# [WORK TO BE COMPLETED]
Reproduce exactly the lines below from the one containing "treadmill: (46, 122) -> (208, 142), moved" through the one containing "bench: (64, 227) -> (75, 178), moved", including both, and nothing else.

# [Revision tracking records]
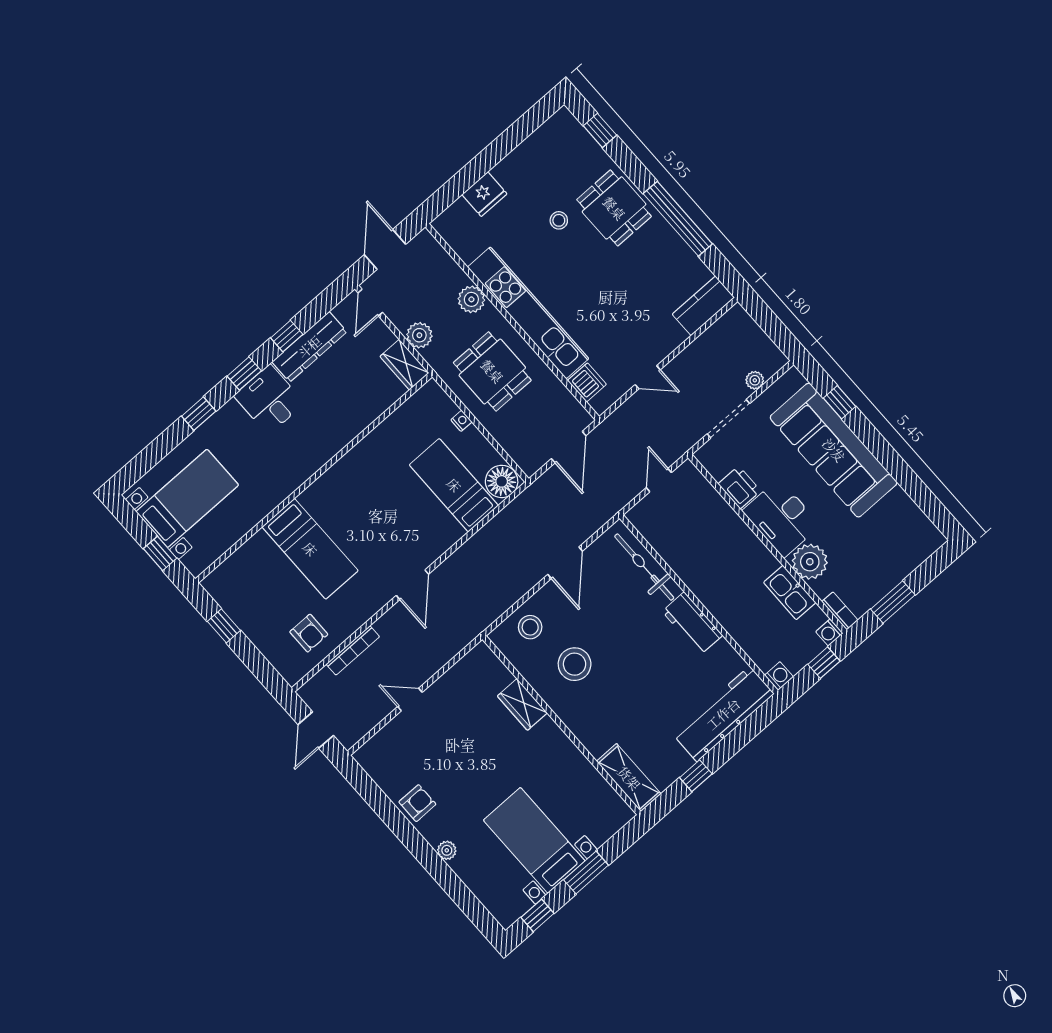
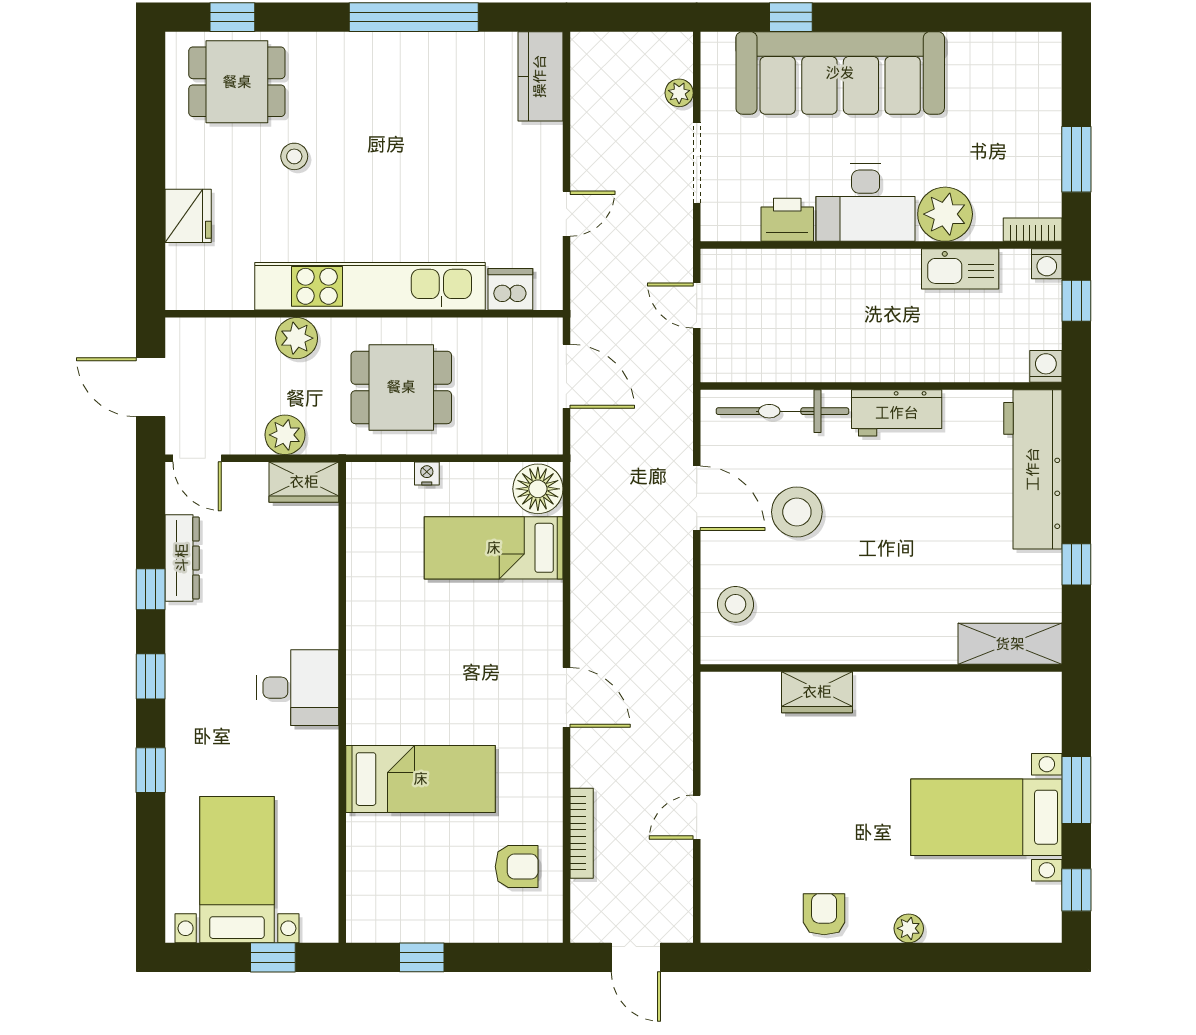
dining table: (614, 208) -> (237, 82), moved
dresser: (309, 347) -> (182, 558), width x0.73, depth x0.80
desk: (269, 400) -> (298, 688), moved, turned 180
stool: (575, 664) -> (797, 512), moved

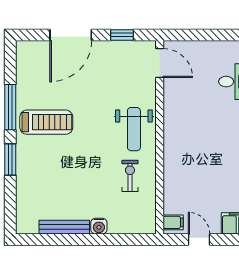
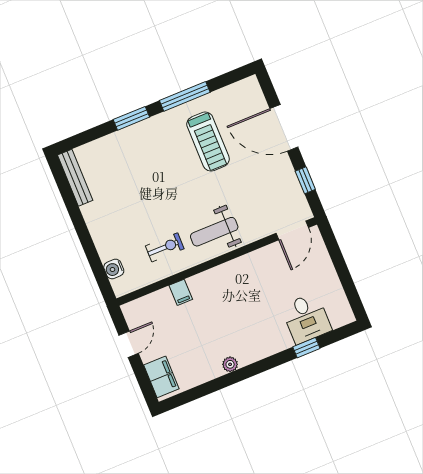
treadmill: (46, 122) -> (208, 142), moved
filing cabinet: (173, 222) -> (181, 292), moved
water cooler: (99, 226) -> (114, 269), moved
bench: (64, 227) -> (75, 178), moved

--

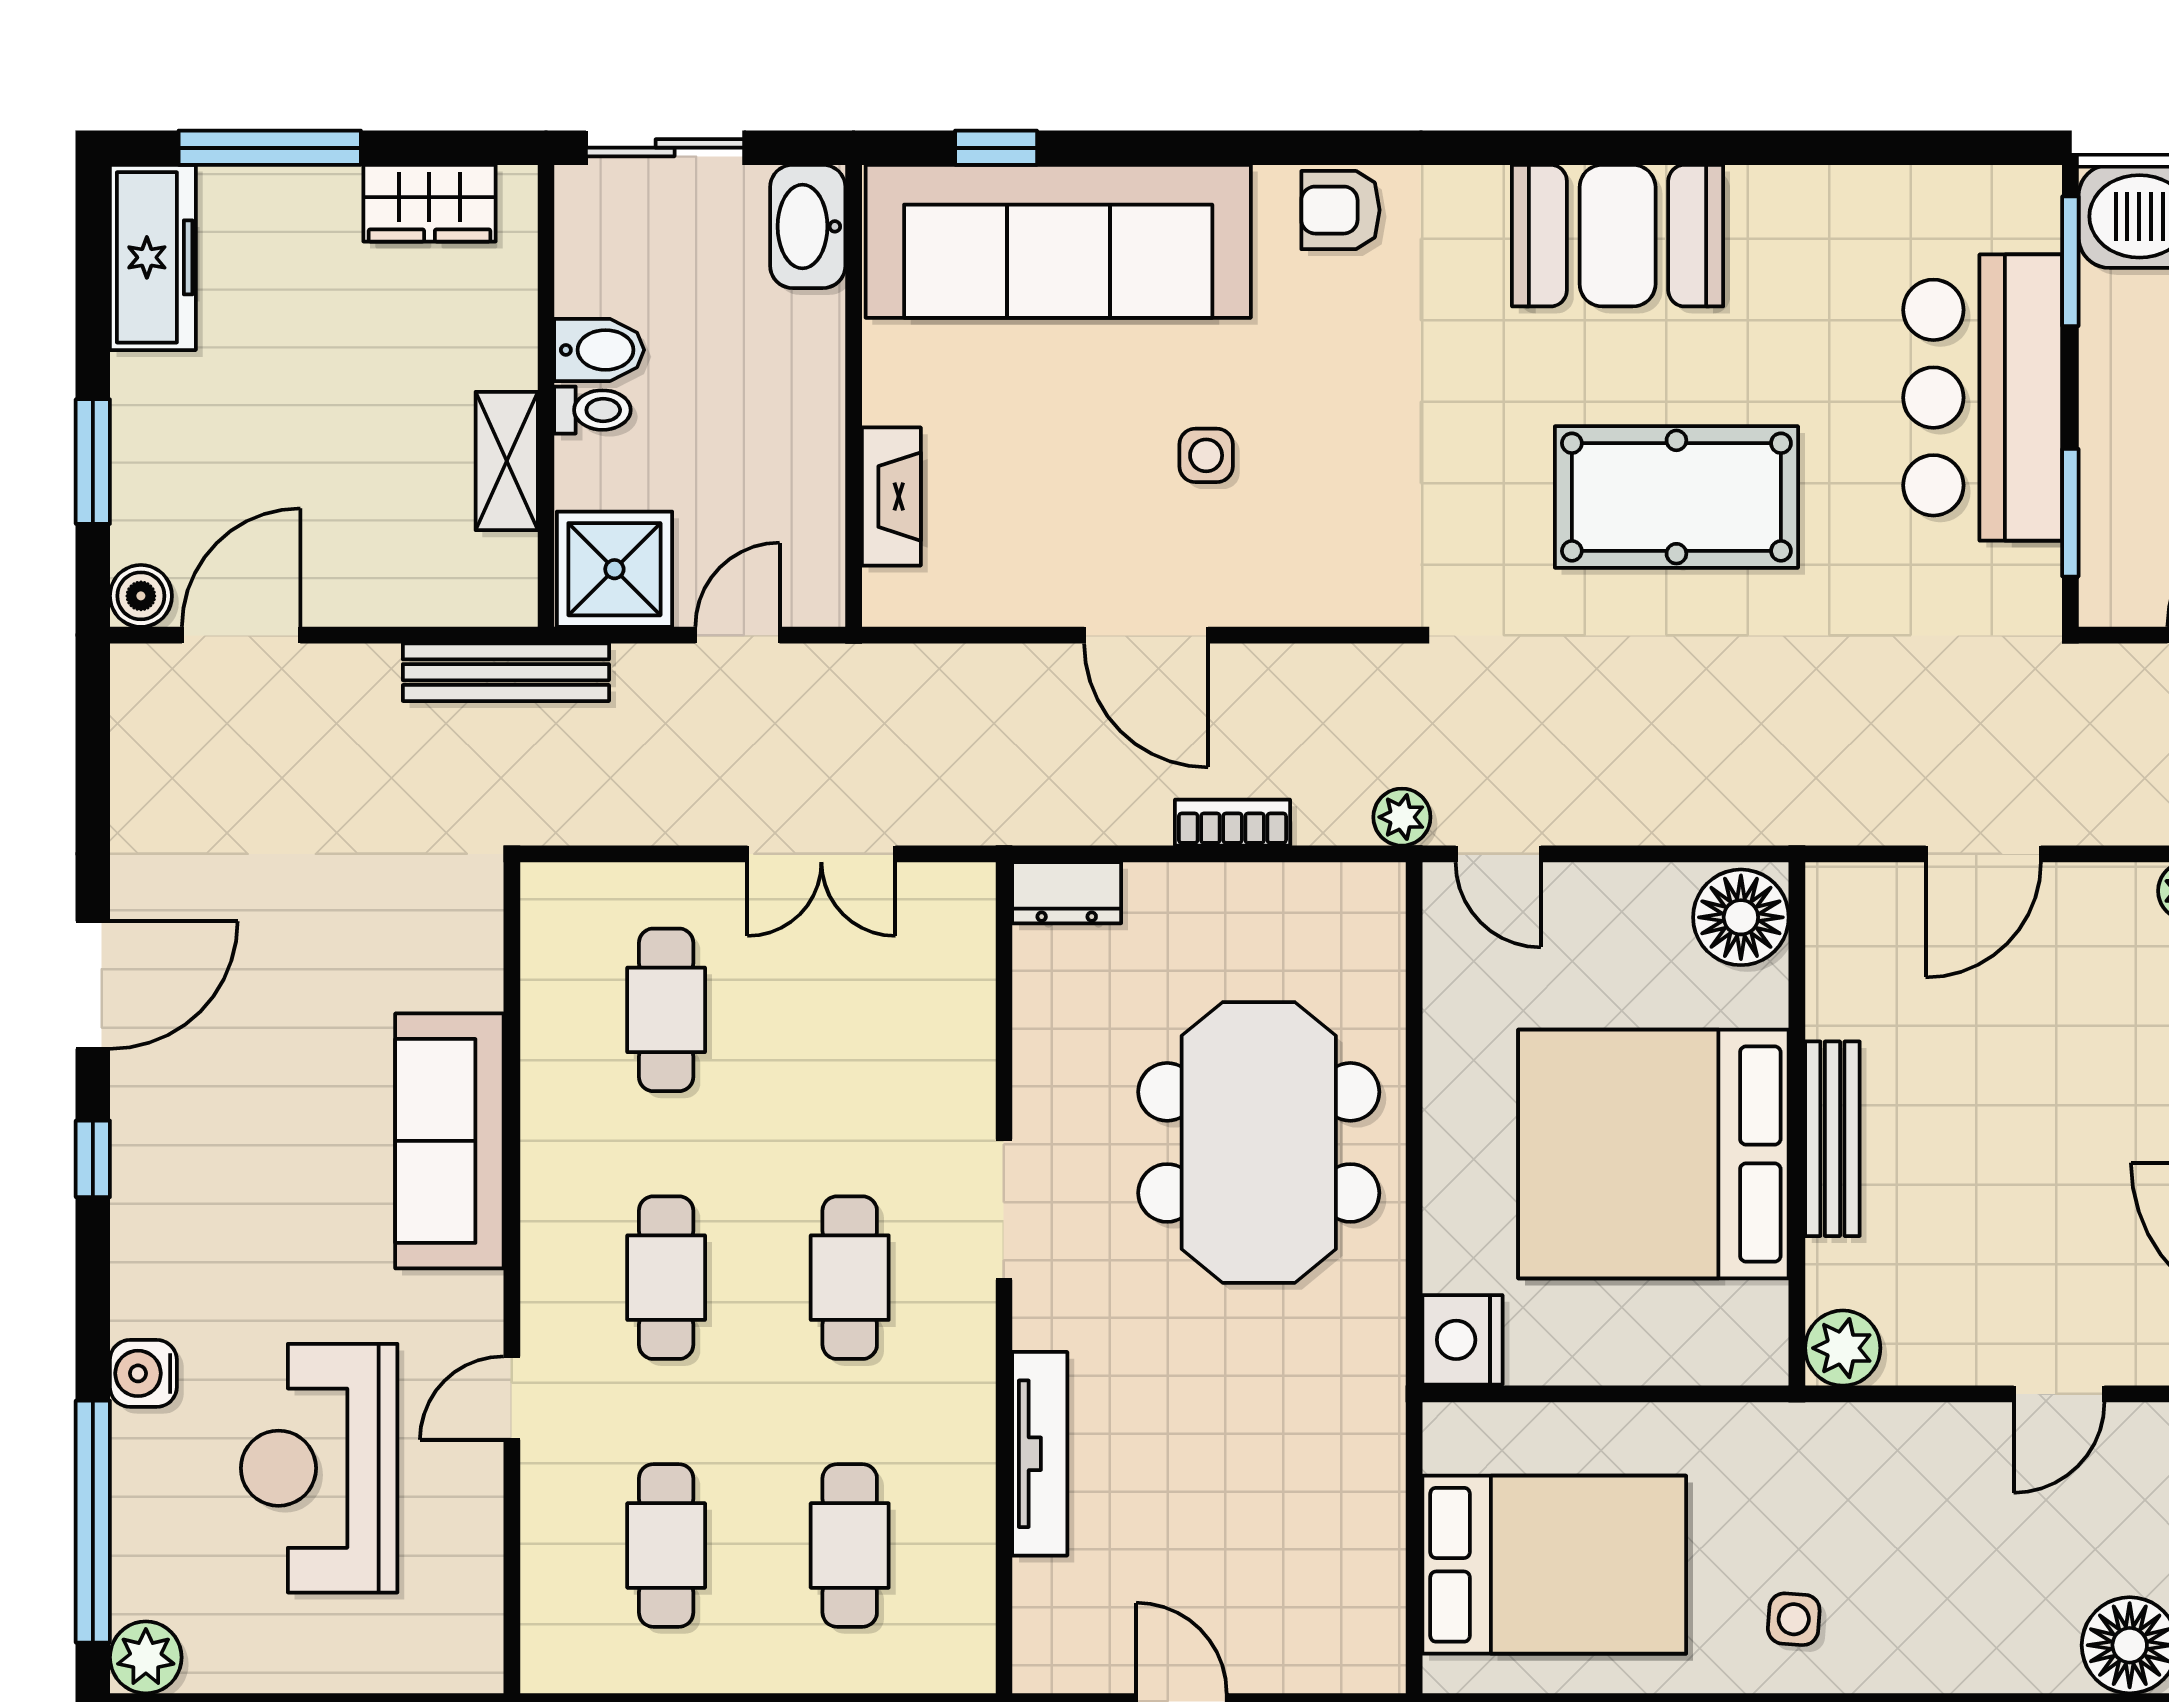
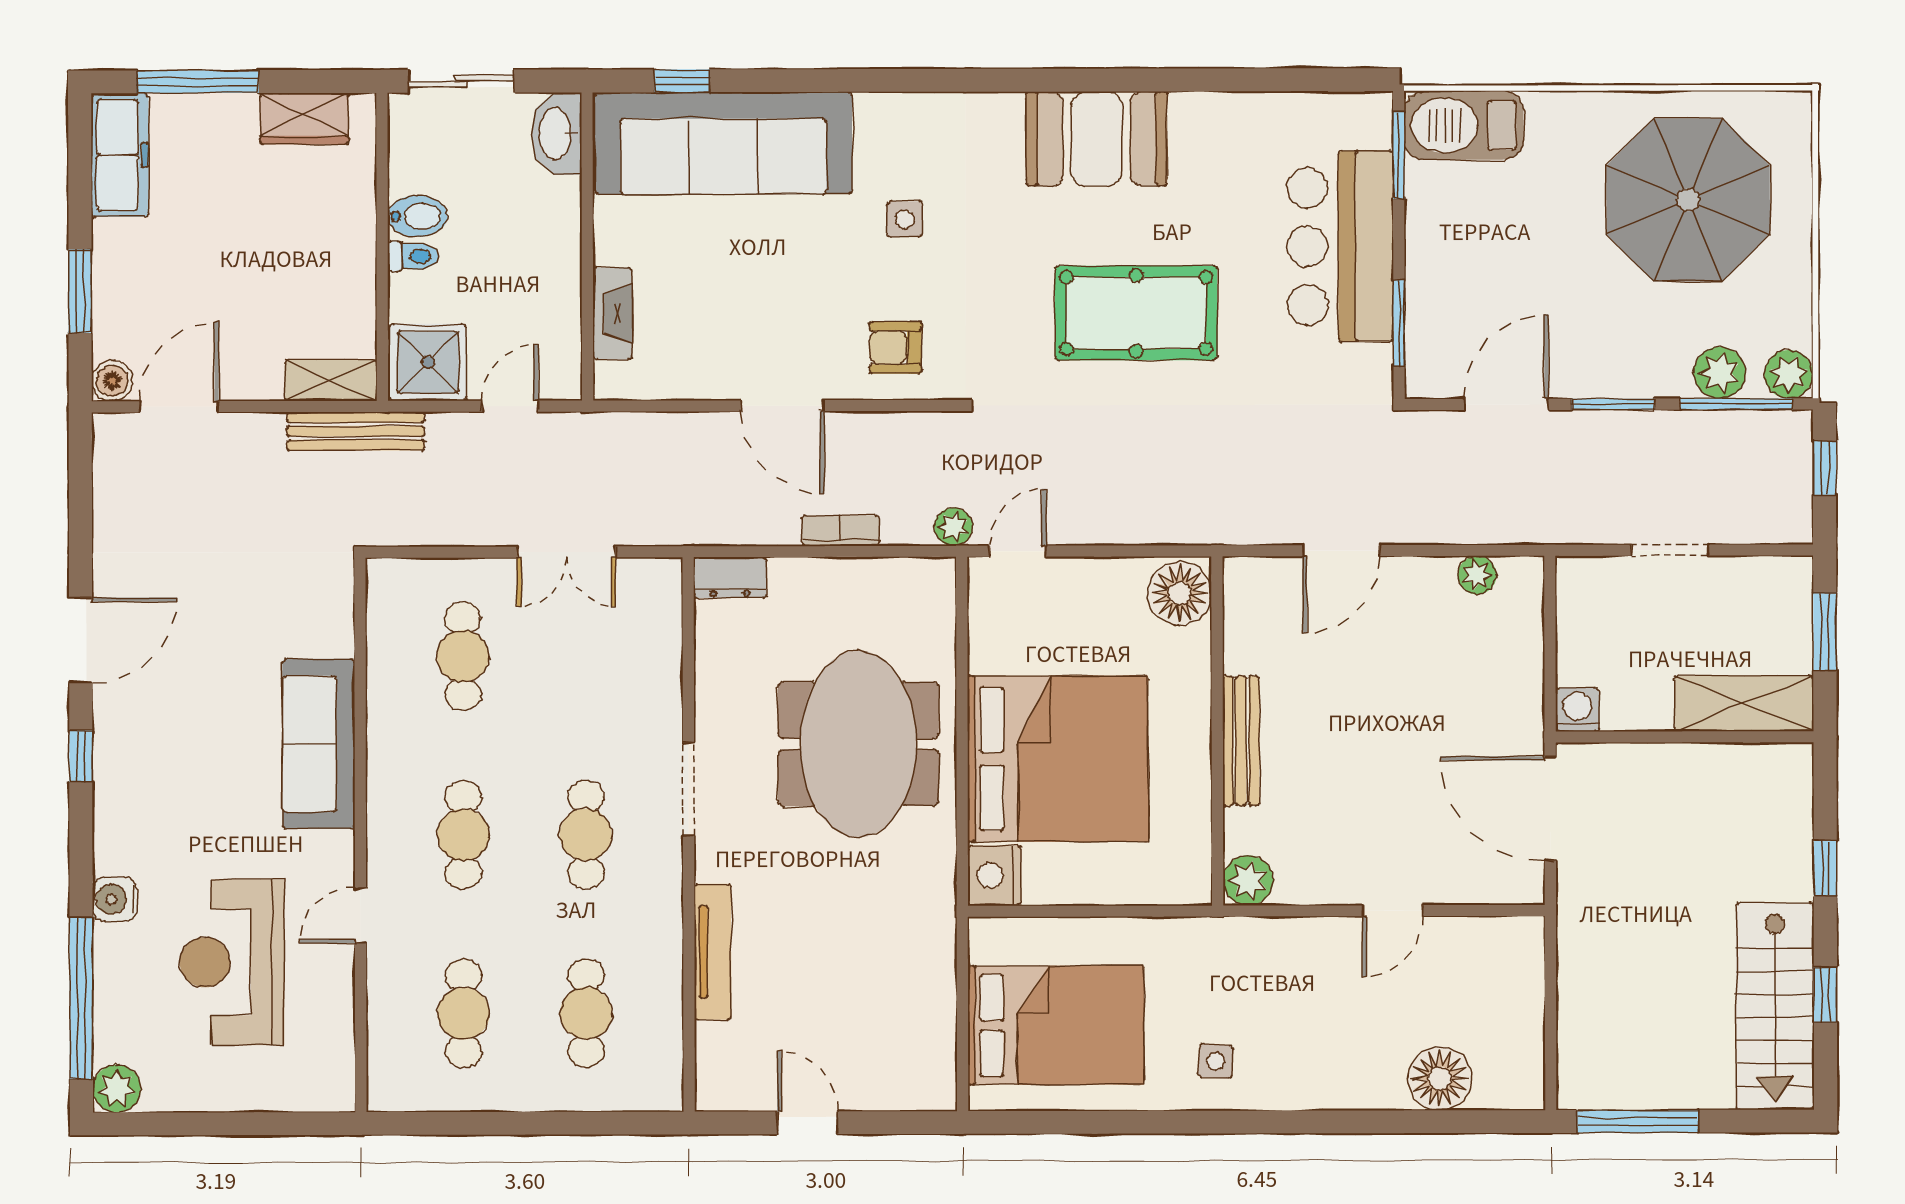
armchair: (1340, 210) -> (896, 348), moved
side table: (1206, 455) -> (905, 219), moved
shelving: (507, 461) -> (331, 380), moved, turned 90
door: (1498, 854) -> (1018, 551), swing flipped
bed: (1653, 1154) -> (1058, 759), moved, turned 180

# [YOUR RESPONSE]
treadmill: (46, 122) -> (208, 142), moved
filing cabinet: (173, 222) -> (181, 292), moved
water cooler: (99, 226) -> (114, 269), moved
bench: (64, 227) -> (75, 178), moved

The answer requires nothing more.